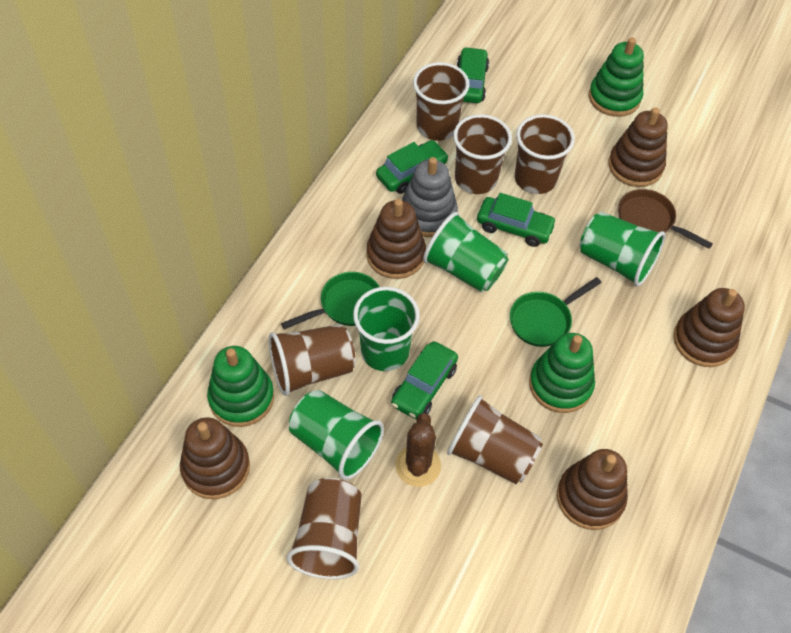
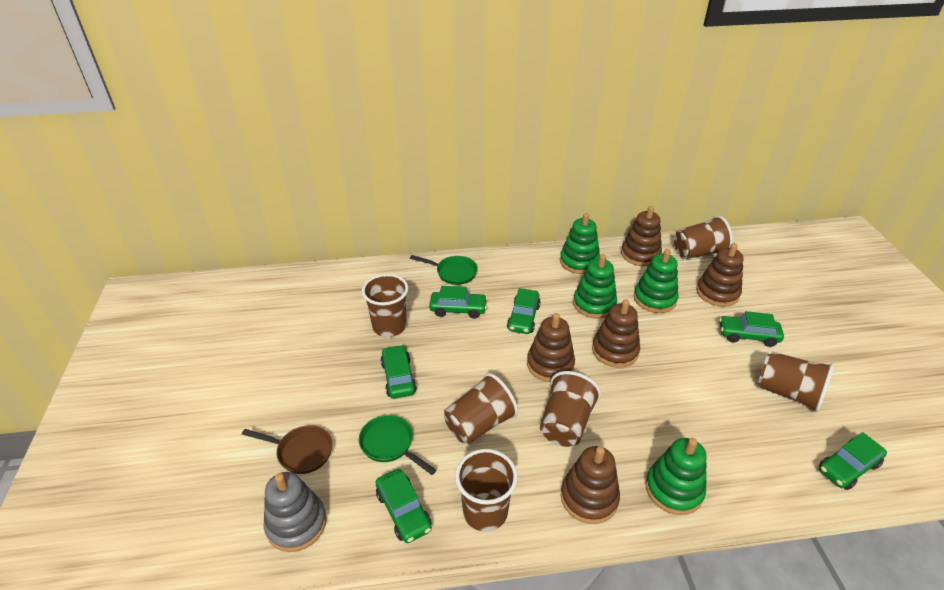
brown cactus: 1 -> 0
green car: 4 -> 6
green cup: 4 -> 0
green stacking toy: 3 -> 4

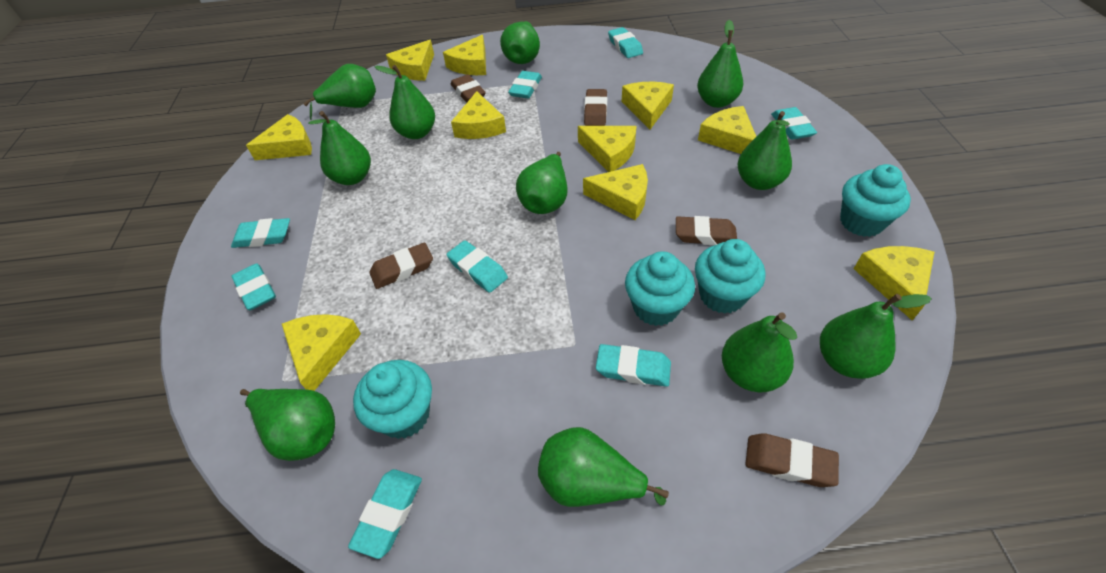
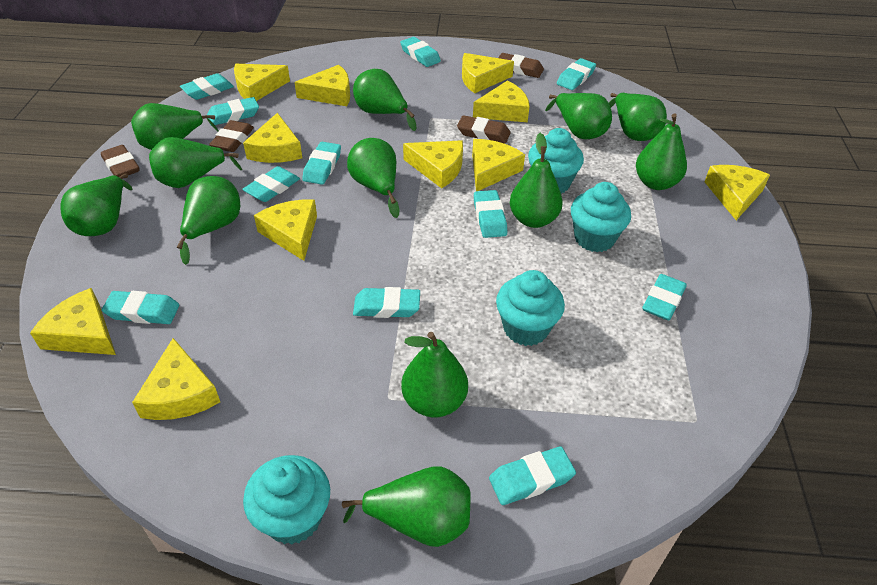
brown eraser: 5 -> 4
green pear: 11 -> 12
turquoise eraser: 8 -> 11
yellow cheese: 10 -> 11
---
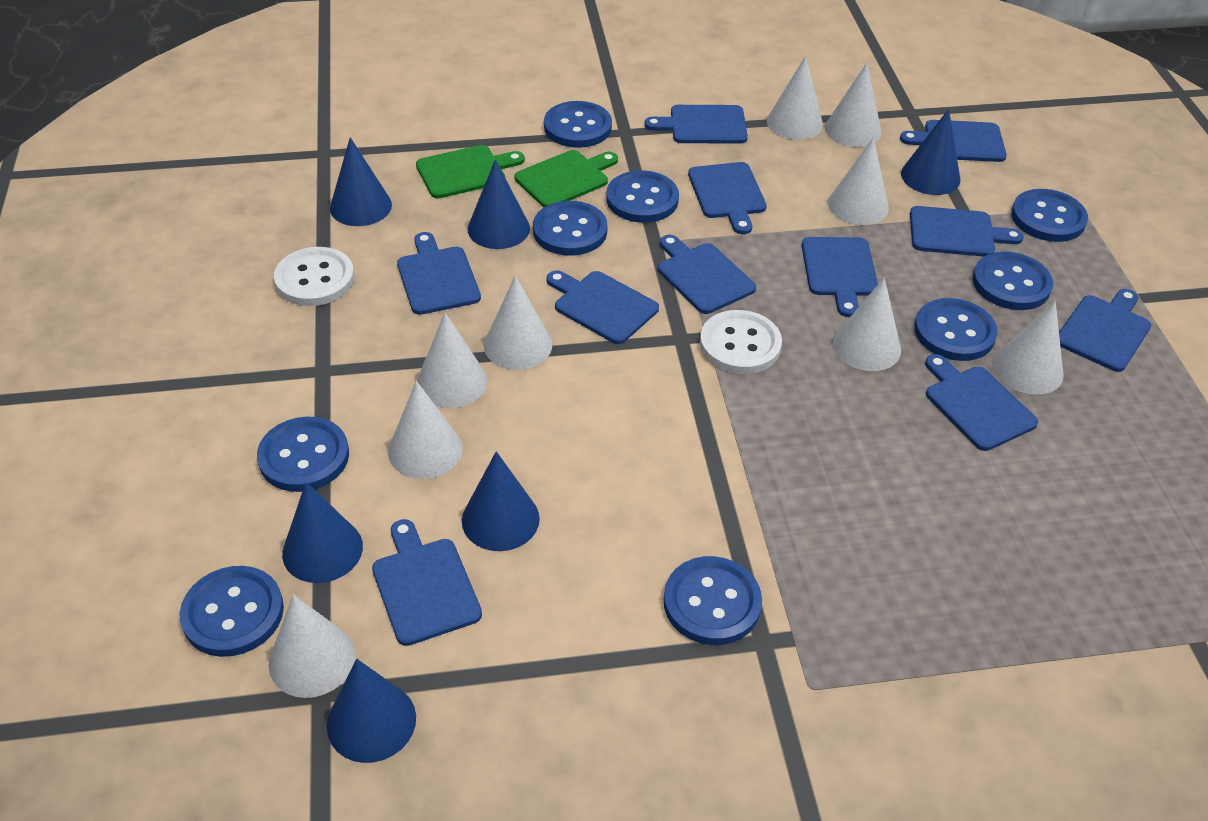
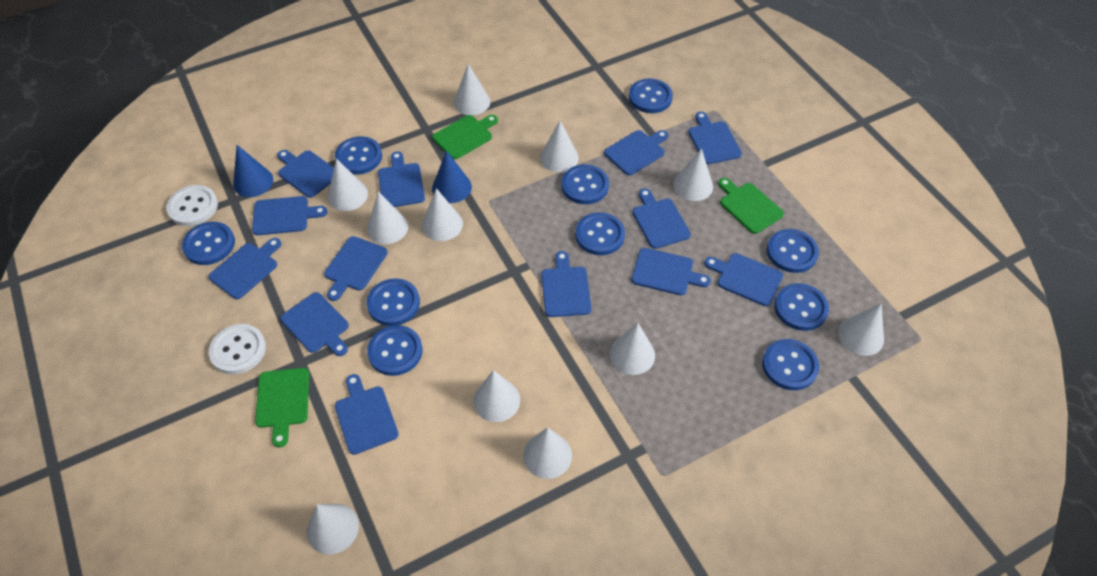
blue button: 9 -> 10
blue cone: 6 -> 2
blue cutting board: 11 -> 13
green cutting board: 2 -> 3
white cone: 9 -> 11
---
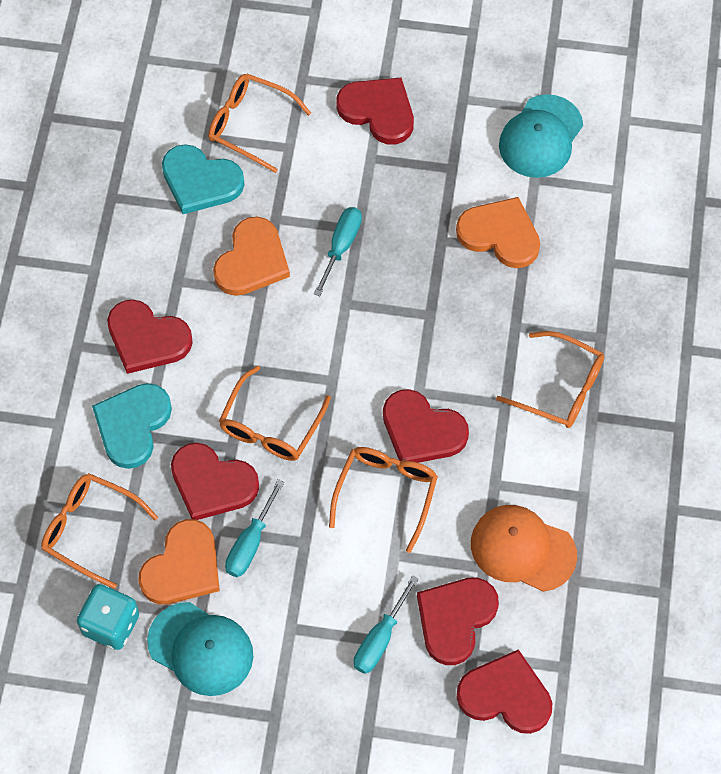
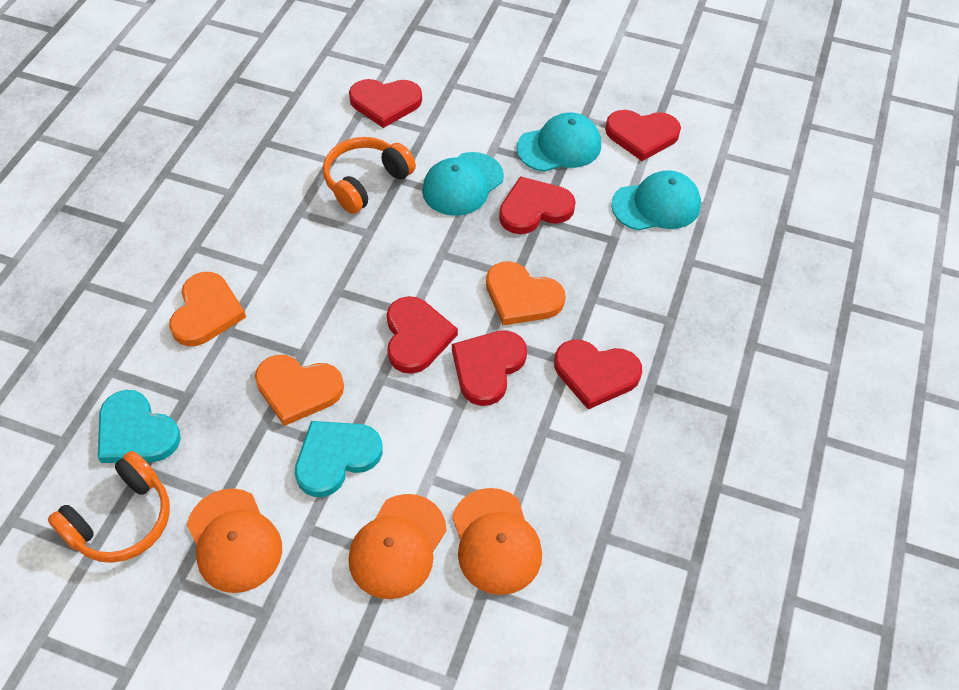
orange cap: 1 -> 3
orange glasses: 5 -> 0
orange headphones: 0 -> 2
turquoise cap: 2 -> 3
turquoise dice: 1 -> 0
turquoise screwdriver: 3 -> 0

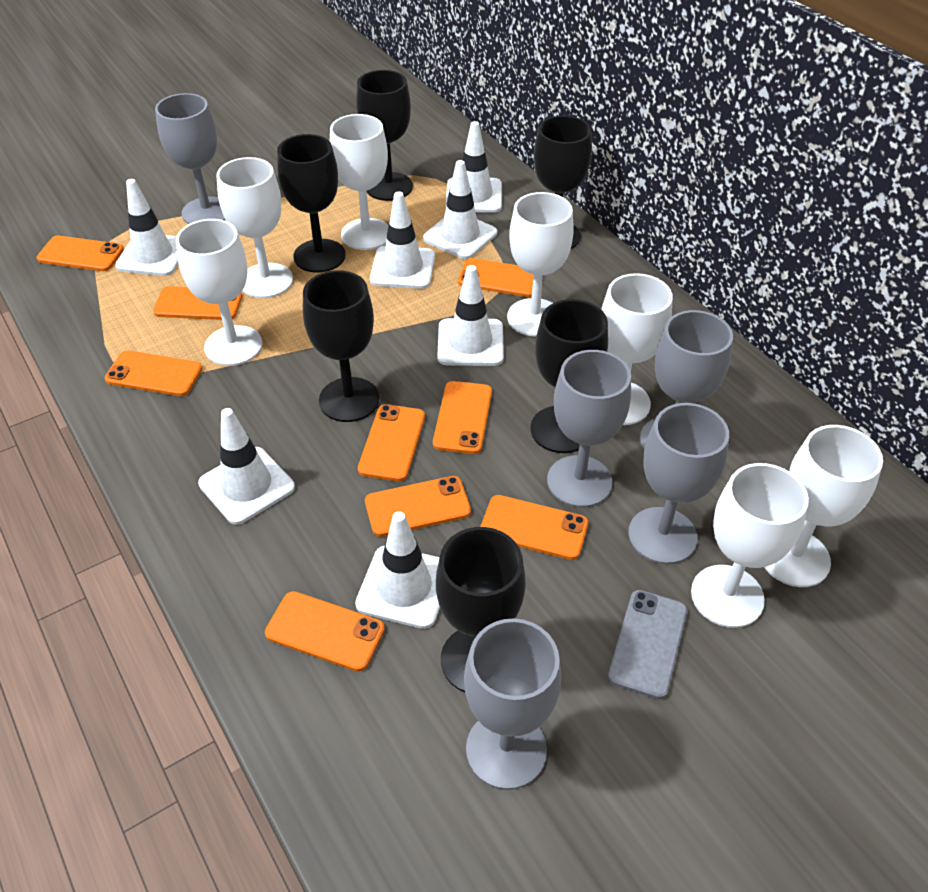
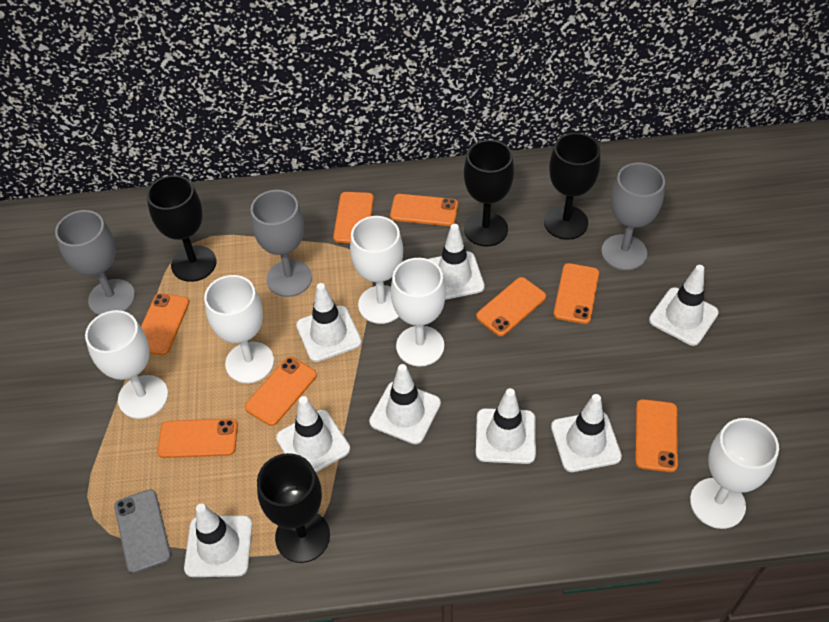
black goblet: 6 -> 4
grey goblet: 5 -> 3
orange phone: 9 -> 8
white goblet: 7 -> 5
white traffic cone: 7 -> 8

* [Assigned task]: The string "goblet" marks the lines to return from the material. Copy each one.

* [Solution]:
black goblet: 6 -> 4
grey goblet: 5 -> 3
white goblet: 7 -> 5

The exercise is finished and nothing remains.